> **Dataset excerpt**
————————

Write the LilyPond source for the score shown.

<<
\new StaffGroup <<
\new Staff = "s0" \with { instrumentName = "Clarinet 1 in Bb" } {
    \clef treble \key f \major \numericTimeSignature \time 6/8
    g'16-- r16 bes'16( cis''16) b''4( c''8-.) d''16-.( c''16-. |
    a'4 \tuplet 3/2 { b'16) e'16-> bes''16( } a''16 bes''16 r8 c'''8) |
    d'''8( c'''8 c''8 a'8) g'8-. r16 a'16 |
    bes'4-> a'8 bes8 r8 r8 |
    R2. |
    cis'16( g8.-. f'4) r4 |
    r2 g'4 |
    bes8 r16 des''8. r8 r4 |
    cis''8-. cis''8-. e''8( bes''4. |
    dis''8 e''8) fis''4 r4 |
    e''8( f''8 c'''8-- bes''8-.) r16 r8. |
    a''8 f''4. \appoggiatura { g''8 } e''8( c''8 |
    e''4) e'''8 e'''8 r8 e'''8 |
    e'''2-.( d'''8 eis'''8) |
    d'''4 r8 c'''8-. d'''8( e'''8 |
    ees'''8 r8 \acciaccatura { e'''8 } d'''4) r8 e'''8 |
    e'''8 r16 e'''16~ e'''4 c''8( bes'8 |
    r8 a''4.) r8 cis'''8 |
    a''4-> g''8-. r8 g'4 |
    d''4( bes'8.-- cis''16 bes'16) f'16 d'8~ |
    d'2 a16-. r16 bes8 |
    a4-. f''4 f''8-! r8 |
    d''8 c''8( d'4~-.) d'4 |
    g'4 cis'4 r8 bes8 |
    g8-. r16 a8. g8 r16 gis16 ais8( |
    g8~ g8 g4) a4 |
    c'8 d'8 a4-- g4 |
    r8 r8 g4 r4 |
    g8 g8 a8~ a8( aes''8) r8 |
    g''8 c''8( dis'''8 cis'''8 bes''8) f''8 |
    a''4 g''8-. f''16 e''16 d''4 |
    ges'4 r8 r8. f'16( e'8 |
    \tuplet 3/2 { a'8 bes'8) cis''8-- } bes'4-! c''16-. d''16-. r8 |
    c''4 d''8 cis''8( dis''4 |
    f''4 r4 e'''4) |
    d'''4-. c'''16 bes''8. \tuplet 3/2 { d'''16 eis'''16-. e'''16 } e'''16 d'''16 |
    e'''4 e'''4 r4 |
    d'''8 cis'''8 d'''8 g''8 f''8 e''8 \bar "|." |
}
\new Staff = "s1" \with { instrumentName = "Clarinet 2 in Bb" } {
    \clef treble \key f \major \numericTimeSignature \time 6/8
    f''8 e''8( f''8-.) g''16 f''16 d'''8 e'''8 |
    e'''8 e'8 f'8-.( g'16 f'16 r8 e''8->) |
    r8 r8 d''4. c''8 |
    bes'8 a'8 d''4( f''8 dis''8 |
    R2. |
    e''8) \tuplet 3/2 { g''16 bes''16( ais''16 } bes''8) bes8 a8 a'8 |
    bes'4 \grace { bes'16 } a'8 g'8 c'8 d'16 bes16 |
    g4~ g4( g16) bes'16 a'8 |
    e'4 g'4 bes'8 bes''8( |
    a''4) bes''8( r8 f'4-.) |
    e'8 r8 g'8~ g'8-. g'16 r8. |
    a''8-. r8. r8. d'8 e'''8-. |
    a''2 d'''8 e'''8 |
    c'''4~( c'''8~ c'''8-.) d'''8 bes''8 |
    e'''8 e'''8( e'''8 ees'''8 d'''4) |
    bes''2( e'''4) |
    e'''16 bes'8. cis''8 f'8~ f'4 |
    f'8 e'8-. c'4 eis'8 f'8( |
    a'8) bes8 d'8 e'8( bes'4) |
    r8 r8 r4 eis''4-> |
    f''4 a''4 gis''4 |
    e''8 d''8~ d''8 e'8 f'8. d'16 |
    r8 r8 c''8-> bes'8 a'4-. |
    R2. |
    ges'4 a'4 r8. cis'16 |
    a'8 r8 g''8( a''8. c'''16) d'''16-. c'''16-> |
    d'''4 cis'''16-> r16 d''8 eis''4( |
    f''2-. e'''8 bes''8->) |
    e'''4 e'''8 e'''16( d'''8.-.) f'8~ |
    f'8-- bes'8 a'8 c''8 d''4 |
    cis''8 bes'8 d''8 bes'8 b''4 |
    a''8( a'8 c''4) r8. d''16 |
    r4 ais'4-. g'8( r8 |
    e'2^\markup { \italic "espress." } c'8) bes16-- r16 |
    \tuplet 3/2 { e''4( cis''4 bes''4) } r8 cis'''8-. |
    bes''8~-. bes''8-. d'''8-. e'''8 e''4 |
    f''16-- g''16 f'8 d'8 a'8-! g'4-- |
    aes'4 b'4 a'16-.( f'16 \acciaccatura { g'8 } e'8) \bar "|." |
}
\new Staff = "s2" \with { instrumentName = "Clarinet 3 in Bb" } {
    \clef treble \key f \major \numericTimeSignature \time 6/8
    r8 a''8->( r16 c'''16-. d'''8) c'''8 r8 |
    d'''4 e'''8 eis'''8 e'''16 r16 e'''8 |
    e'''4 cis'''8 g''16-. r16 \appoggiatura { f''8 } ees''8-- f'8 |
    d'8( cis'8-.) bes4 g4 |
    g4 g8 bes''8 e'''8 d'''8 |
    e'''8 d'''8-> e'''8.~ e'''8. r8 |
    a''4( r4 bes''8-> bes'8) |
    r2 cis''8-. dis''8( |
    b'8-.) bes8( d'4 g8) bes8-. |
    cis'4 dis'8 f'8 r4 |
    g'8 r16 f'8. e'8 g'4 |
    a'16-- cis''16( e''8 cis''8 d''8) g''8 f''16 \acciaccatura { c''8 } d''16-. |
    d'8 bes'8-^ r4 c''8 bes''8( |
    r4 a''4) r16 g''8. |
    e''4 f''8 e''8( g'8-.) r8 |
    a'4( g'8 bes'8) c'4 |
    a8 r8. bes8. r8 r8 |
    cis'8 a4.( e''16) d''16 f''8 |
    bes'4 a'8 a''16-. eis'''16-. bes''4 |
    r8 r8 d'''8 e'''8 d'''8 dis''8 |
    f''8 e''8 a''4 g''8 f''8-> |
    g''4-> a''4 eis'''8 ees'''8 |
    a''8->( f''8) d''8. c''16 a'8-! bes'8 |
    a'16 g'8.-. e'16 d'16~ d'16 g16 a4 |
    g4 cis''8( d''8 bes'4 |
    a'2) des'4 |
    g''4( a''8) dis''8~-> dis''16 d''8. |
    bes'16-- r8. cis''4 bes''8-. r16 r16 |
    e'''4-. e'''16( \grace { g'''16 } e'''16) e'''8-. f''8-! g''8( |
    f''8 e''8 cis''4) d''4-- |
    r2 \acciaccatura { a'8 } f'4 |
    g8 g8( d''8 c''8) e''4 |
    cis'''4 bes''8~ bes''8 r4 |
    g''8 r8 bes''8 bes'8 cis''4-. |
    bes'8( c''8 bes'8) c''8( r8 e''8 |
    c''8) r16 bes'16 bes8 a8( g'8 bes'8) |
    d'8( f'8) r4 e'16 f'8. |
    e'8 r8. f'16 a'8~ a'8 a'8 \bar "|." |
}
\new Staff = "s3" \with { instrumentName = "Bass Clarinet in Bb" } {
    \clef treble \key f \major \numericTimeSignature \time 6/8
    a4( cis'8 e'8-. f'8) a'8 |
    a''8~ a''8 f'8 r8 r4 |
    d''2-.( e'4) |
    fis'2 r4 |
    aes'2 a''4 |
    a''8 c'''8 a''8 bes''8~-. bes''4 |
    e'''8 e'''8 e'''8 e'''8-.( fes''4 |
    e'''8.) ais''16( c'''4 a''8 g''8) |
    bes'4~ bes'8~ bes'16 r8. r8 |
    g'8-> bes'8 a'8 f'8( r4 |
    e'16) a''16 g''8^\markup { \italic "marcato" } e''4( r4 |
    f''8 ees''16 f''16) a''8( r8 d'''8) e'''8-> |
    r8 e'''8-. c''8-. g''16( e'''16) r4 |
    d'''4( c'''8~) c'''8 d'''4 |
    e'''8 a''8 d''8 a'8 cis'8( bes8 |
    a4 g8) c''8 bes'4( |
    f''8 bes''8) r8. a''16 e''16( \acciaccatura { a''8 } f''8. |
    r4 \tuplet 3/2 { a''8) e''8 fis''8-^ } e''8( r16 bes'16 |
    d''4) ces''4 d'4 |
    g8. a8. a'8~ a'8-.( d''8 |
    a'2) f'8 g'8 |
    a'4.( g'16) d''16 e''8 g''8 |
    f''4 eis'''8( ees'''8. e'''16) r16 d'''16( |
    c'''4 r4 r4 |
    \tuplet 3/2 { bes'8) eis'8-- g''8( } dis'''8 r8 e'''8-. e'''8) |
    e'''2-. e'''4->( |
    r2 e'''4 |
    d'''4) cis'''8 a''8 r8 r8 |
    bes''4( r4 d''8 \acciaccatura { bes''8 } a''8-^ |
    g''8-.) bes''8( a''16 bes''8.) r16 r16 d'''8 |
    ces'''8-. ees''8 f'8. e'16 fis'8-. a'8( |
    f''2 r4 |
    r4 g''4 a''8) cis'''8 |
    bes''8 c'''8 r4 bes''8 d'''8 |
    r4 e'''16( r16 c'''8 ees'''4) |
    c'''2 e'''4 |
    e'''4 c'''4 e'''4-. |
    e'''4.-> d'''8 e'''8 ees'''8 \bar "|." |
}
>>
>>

————————

> **Work instructions**
Determine how many lines of the listing above contain the string "acciaccatura", matching case exactly, and reply with the number alone.

> **Result**
6